» **The problem**
Copy the entries exactly. Their pictures do not belong in the copy.

» **Information given**
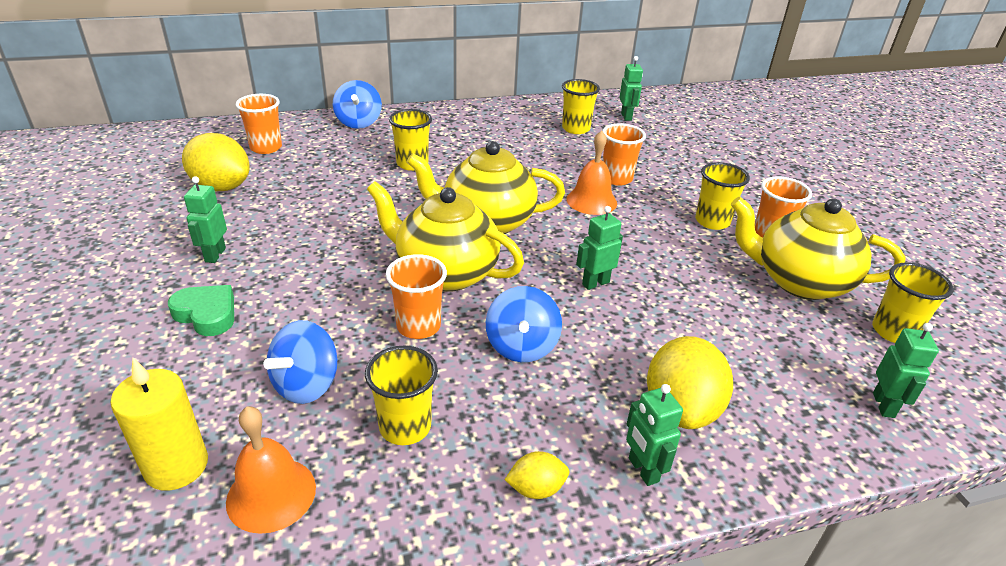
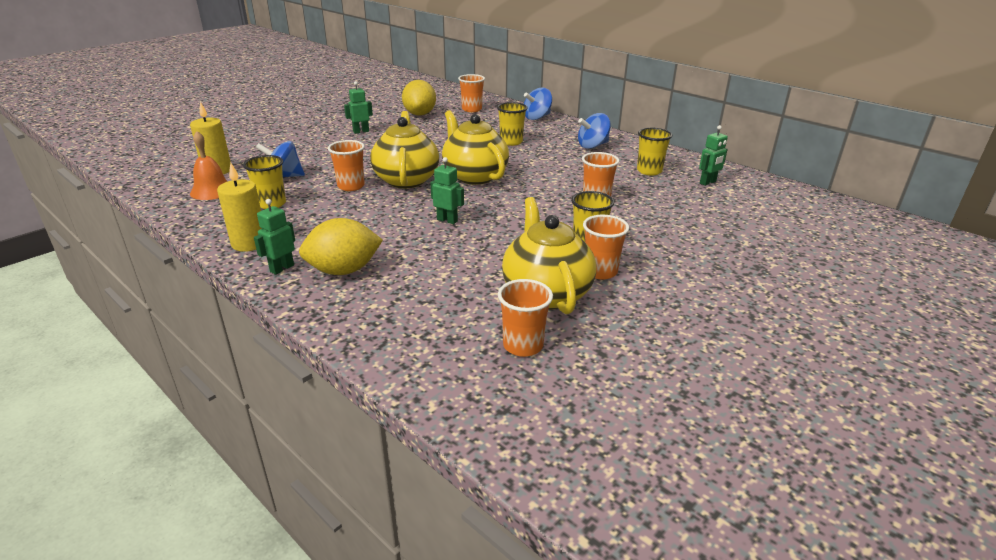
camera: 60 degrees right, 5 degrees down
green heart [168,285,234,336] -> none
blue spinning top [486,286,562,362] -> blue spinning top moved to [578,113,611,149]
yellow lemon [504,451,569,499] -> yellow candle [217,162,262,252]
orange bell [567,131,617,215] -> none
yellow cup [872,262,954,343] -> orange cup [498,279,553,357]
green robot [873,323,939,418] -> none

» **Result**
camera: 60 degrees right, 5 degrees down
green heart [168,285,234,336] -> none
blue spinning top [486,286,562,362] -> blue spinning top moved to [578,113,611,149]
yellow lemon [504,451,569,499] -> yellow candle [217,162,262,252]
orange bell [567,131,617,215] -> none
yellow cup [872,262,954,343] -> orange cup [498,279,553,357]
green robot [873,323,939,418] -> none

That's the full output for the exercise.